EXERCISE DATA ▸
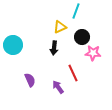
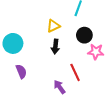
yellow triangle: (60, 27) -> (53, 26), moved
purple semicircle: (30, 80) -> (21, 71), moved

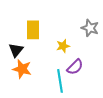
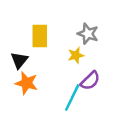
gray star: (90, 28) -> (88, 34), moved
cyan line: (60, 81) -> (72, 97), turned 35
---
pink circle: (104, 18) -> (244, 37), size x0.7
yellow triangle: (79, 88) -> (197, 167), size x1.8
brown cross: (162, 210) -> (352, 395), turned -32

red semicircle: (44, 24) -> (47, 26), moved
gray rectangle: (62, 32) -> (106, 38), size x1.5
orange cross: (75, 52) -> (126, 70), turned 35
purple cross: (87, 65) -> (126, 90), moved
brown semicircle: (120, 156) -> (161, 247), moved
---
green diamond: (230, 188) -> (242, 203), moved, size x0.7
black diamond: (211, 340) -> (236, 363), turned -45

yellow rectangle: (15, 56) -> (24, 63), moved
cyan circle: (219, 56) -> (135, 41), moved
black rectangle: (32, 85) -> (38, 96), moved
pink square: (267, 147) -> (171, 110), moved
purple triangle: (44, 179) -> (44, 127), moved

WHAT THE EXERCISE ASKS ▸ Above are the entries. Output exactly the lines beginning with the line that has "yellow triangle: (79, 88)" and ending with the line that has "brown semicircle: (120, 156)".

EXERCISE OUTPUT ▸
yellow triangle: (79, 88) -> (197, 167), size x1.8
brown cross: (162, 210) -> (352, 395), turned -32

red semicircle: (44, 24) -> (47, 26), moved
gray rectangle: (62, 32) -> (106, 38), size x1.5
orange cross: (75, 52) -> (126, 70), turned 35
purple cross: (87, 65) -> (126, 90), moved
brown semicircle: (120, 156) -> (161, 247), moved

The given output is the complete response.